> Requirement
In your copy, each line below is repeated exactly and no image appears.
Segment Start: Information provided
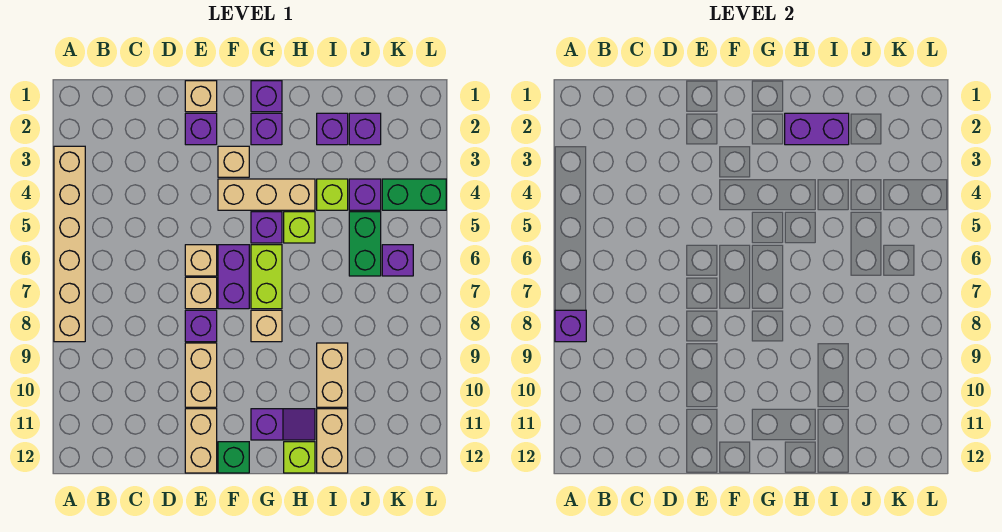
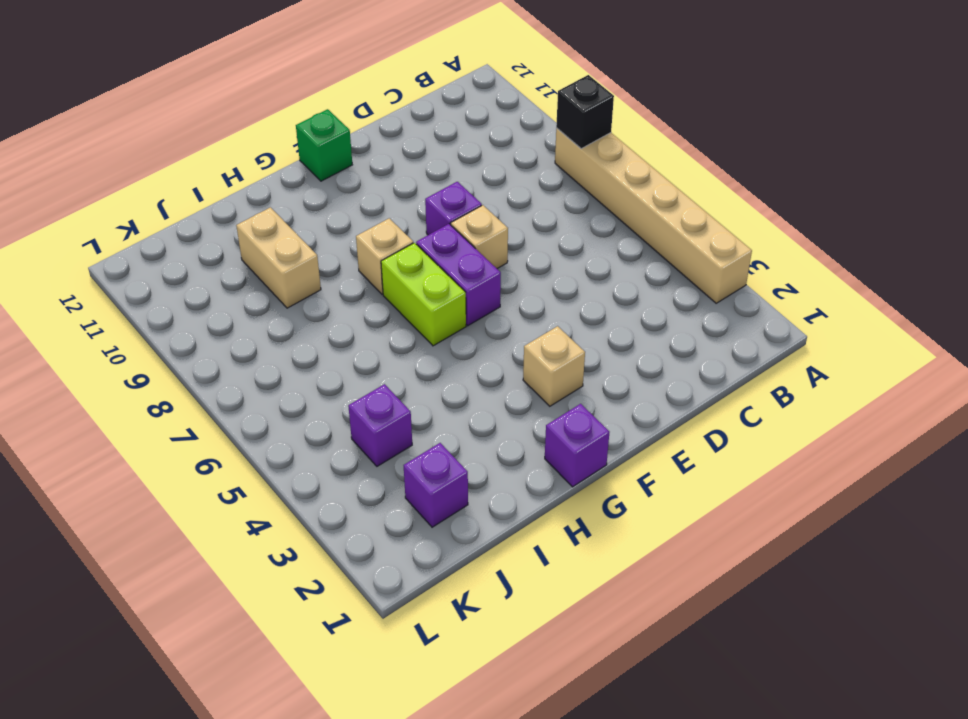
black brick A8 level 2 -> purple brick A8 level 2
none -> tan brick E1 level 1
none -> purple brick E2 level 1
none -> tan brick E6 level 1
none -> tan brick E9:E10 level 1

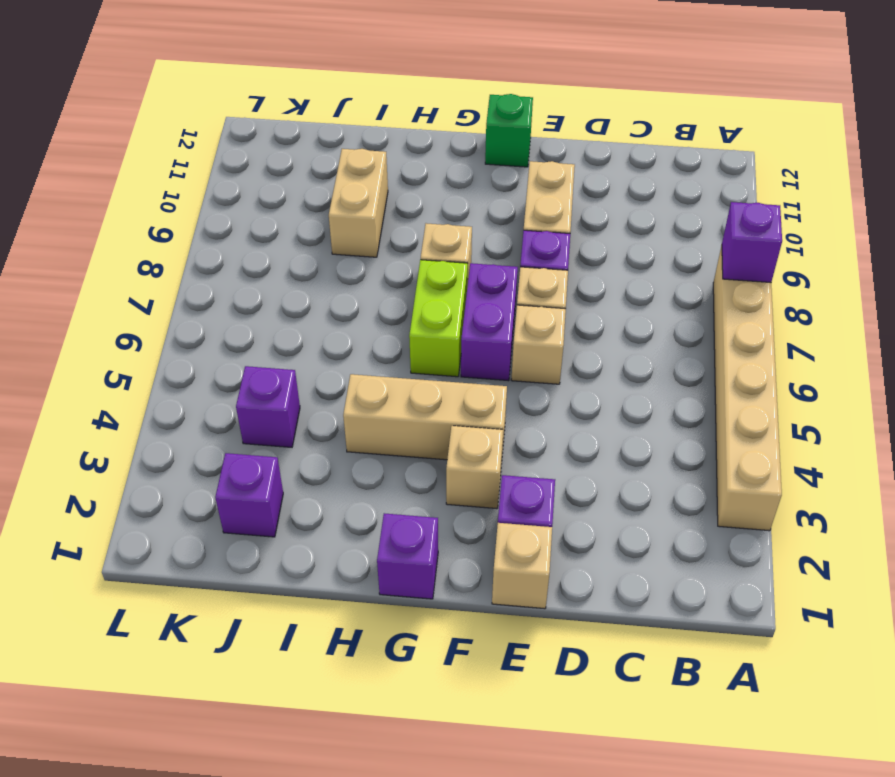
none -> tan brick E11:E12 level 1
none -> purple brick G2 level 1
none -> purple brick G5 level 1
none -> purple slope G11:H11 level 1 top G

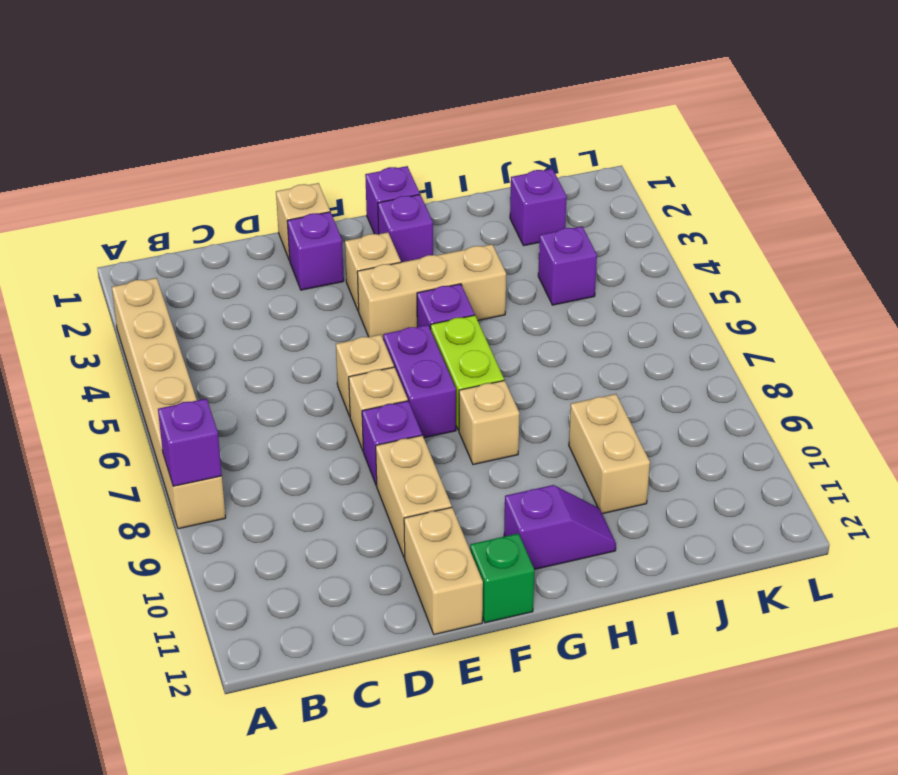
none -> lime brick H5 level 1
none -> lime brick H12 level 1
none -> purple brick I2 level 1
none -> lime brick I4 level 1

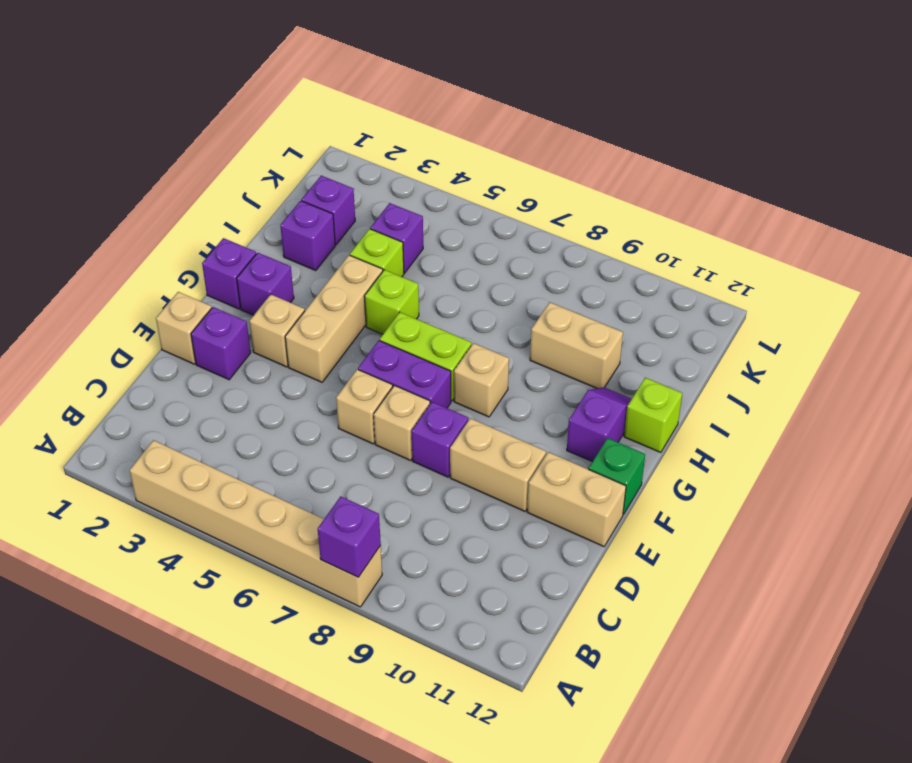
none -> purple brick G5 level 1
none -> tan brick I11:I12 level 1
none -> green brick J5:J6 level 1
none -> green brick K4:L4 level 1

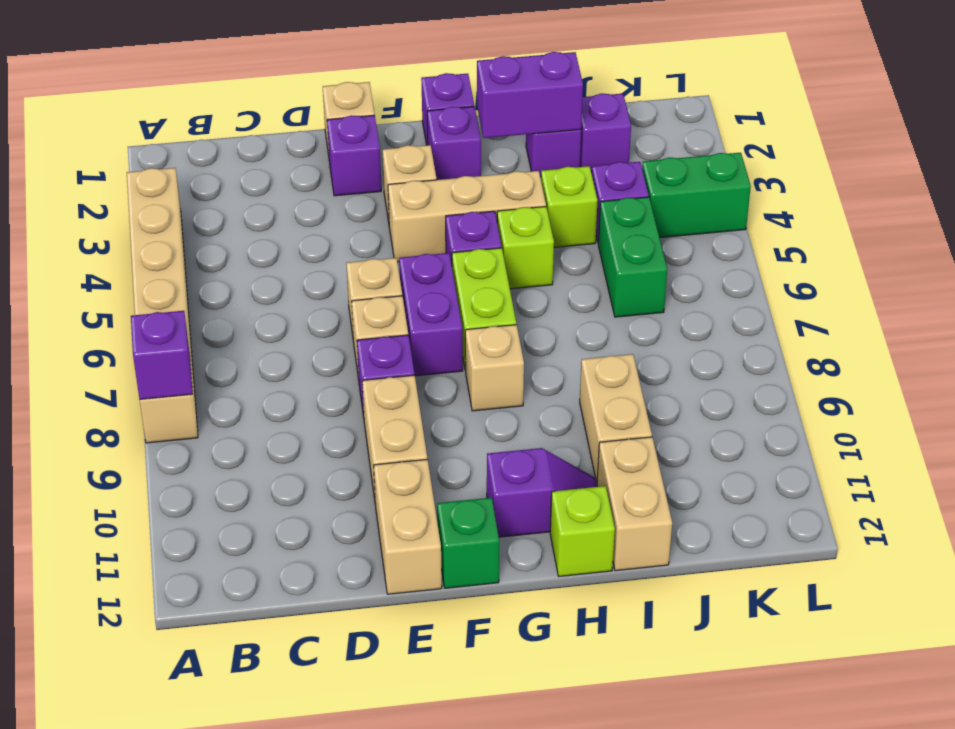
none -> purple brick K6 level 1

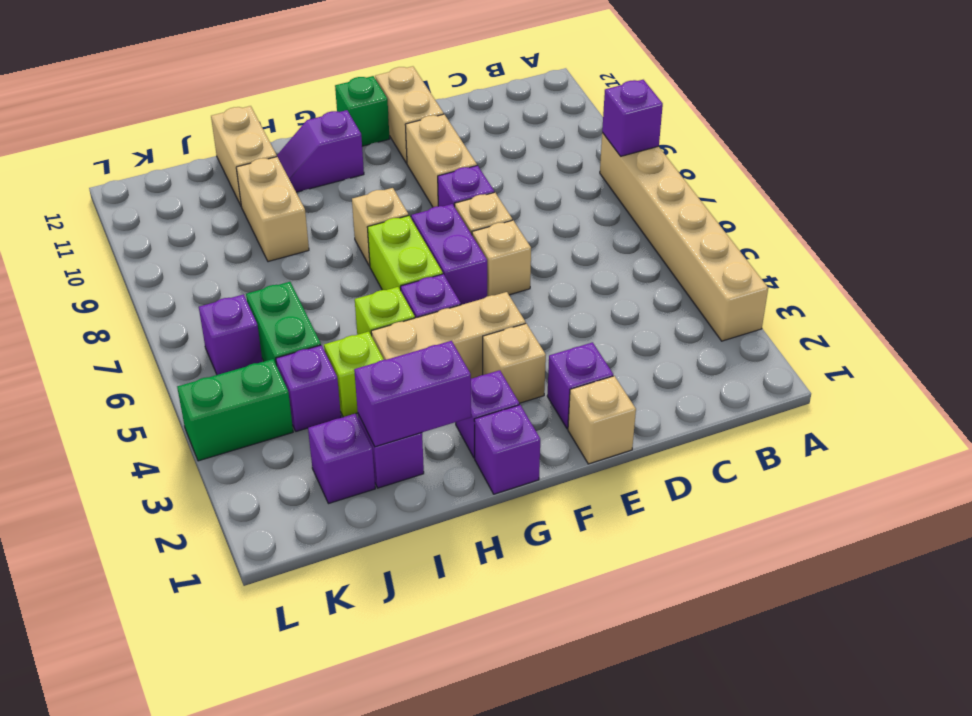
none -> lime brick H12 level 1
Segment End: Information provided
> Finished task
black brick A8 level 2 -> purple brick A8 level 2
none -> tan brick E1 level 1
none -> purple brick E2 level 1
none -> tan brick E6 level 1
none -> tan brick E9:E10 level 1

none -> tan brick E11:E12 level 1
none -> purple brick G2 level 1
none -> purple brick G5 level 1
none -> purple slope G11:H11 level 1 top G

none -> lime brick H5 level 1
none -> lime brick H12 level 1
none -> purple brick I2 level 1
none -> lime brick I4 level 1

none -> purple brick G5 level 1
none -> tan brick I11:I12 level 1
none -> green brick J5:J6 level 1
none -> green brick K4:L4 level 1

none -> purple brick K6 level 1

none -> lime brick H12 level 1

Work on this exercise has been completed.